• _Task instructions_: Look through the data below and, wherever a line carries the word "slope", please copy that line.

• _Available data_:

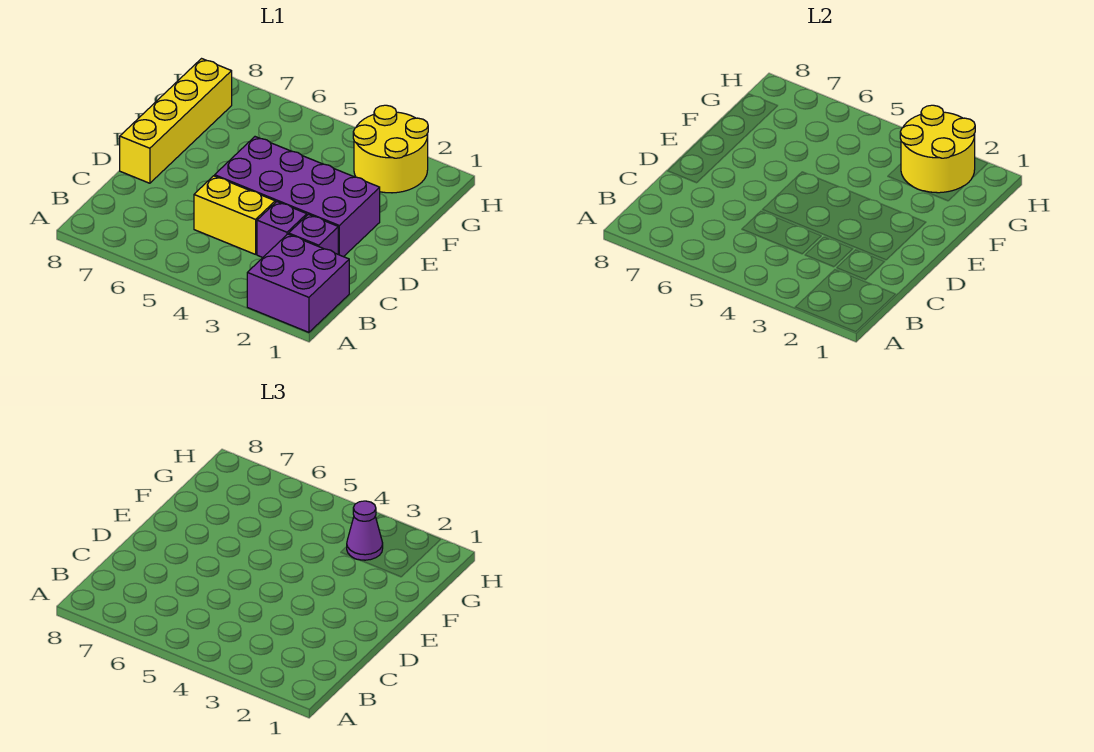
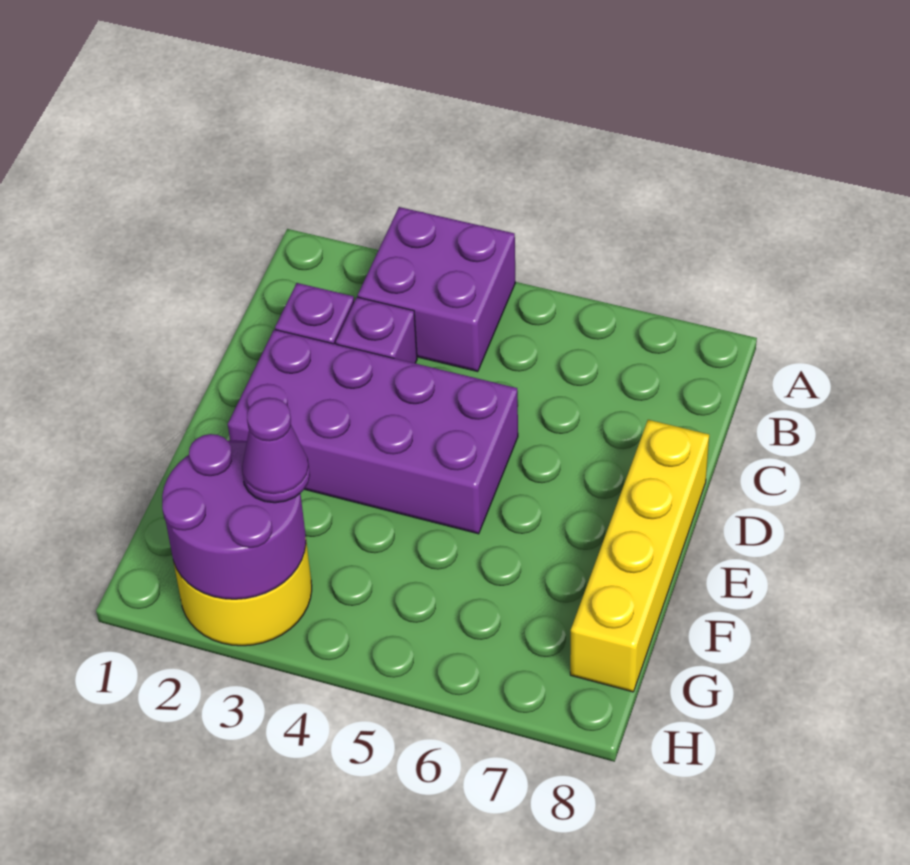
purple brick A1:B2 level 1 -> purple brick A3:B4 level 1
yellow brick C4:C5 level 1 -> none
yellow round brick G2:H3 level 2 -> purple round brick G2:H3 level 2

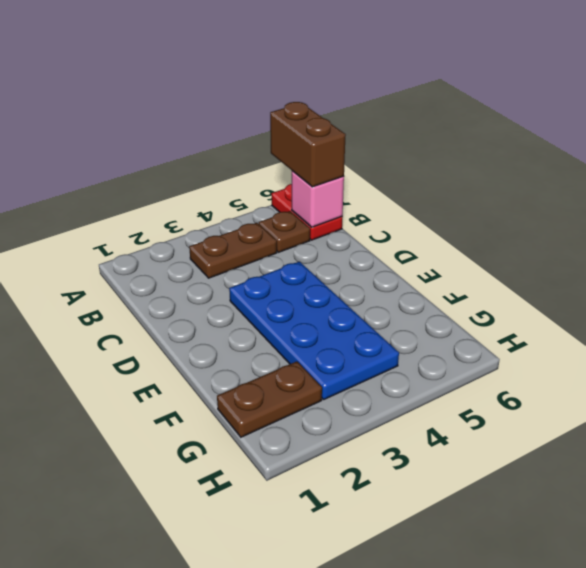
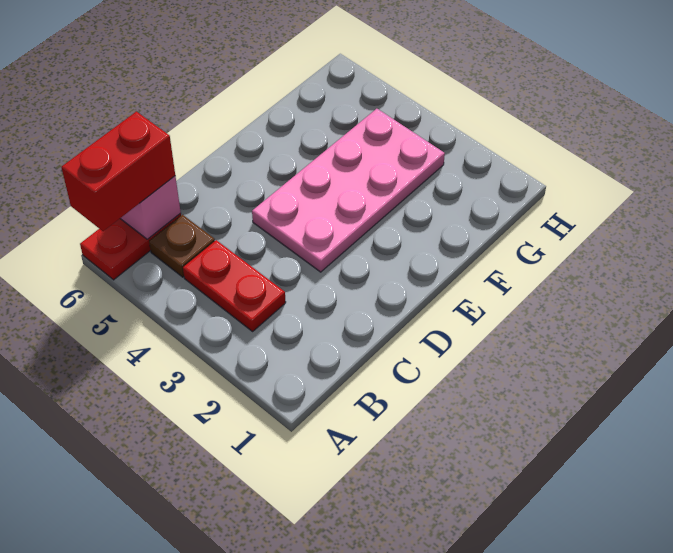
brown brick A6:B6 level 3 -> red brick A6:B6 level 3
brown plate B3:B4 level 1 -> red plate B3:B4 level 1
blue plate D3:G4 level 1 -> pink plate D3:G4 level 1
brown plate G1:G2 level 1 -> none

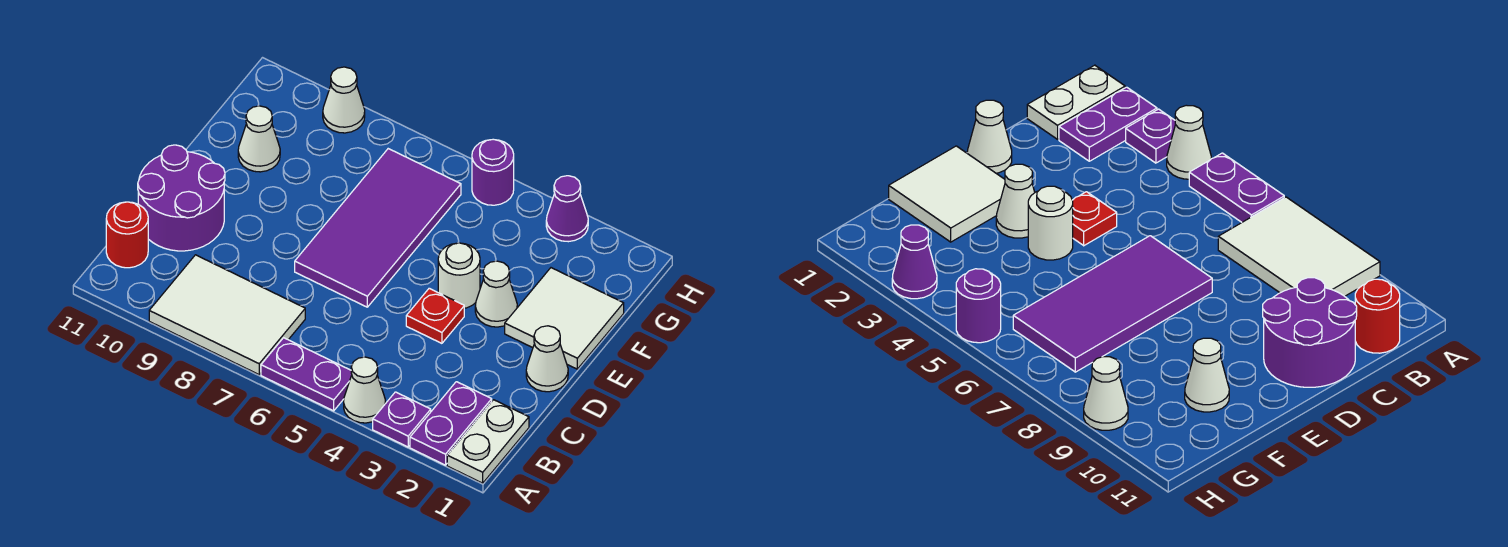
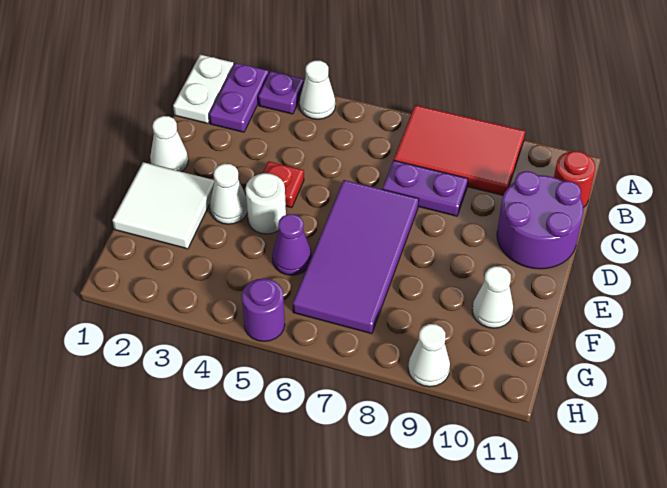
purple plate A5:A6 level 1 -> purple plate C7:C8 level 1
white tile A7:B9 level 1 -> red tile A7:B9 level 1
purple cone H3 level 1 -> purple cone F5 level 1

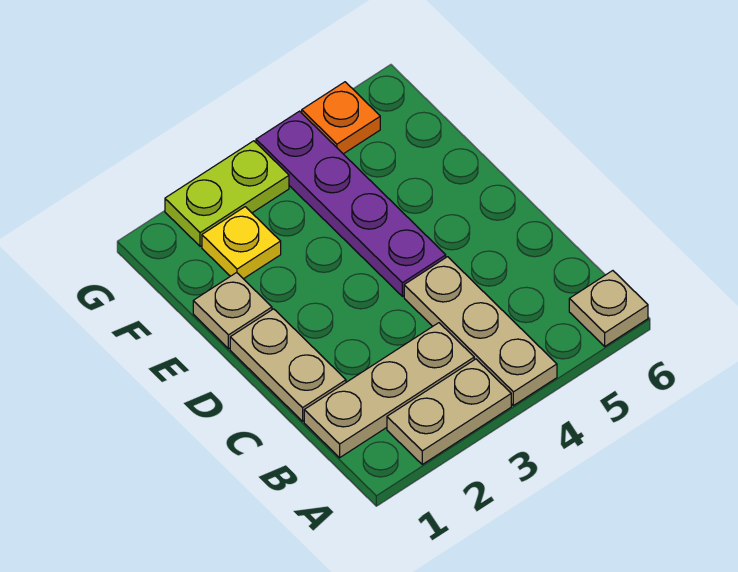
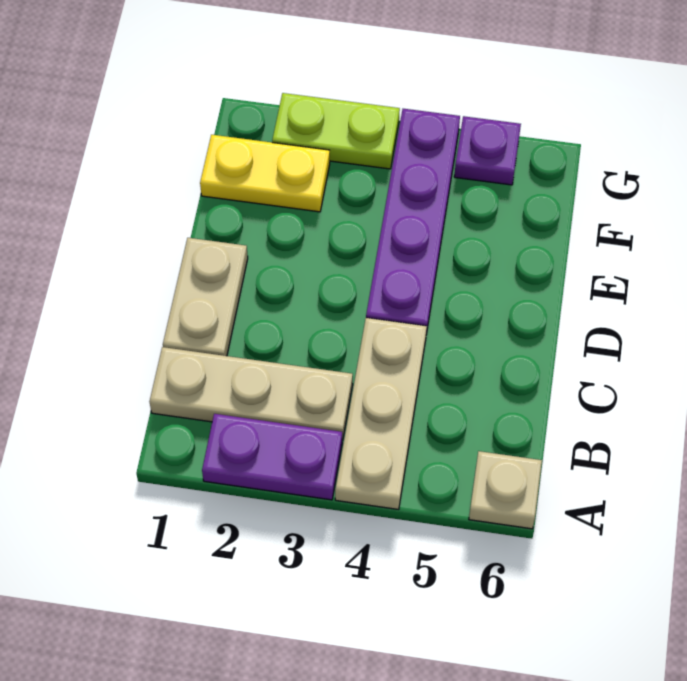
tan plate A2:A3 level 1 -> purple plate A2:A3 level 1
tan plate E1 level 1 -> none
yellow plate F2 level 1 -> yellow plate F1:F2 level 1
orange plate G5 level 1 -> purple plate G5 level 1

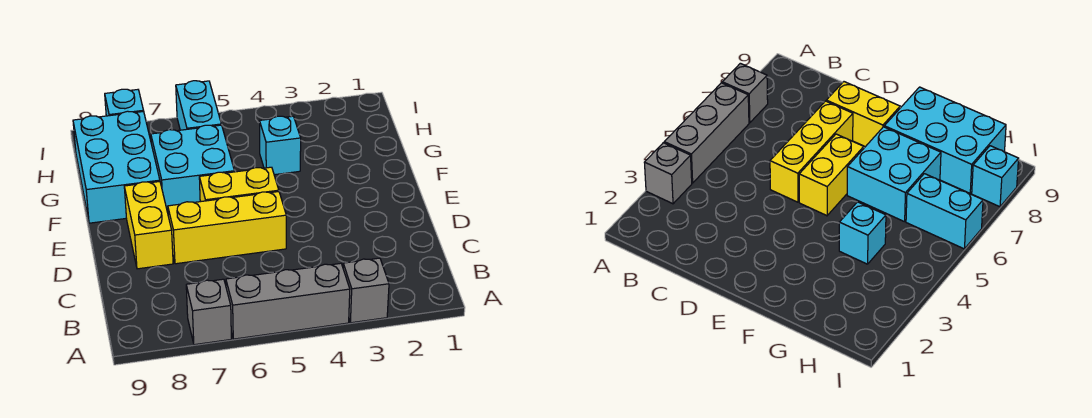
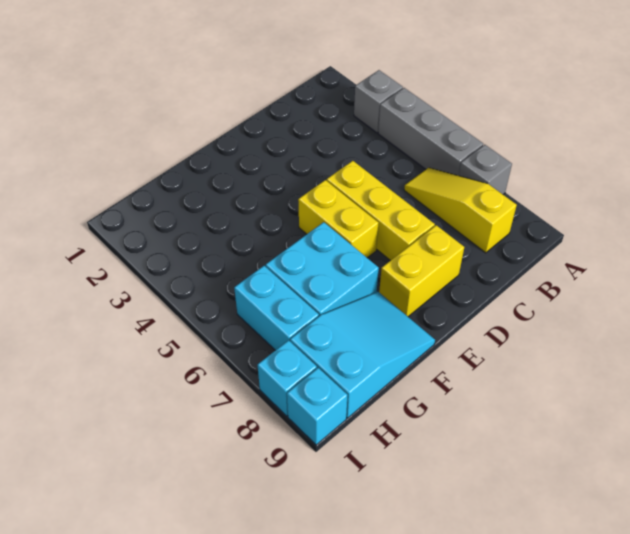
none -> yellow slope B6:B8 level 1 top 8
cyan brick F8:H9 level 1 -> cyan slope F8:H9 level 1 top H
cyan brick G4 level 1 -> cyan brick I9 level 1
cyan brick H6:I6 level 1 -> cyan brick H6:H7 level 1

• _The answer_:
none -> yellow slope B6:B8 level 1 top 8
cyan brick F8:H9 level 1 -> cyan slope F8:H9 level 1 top H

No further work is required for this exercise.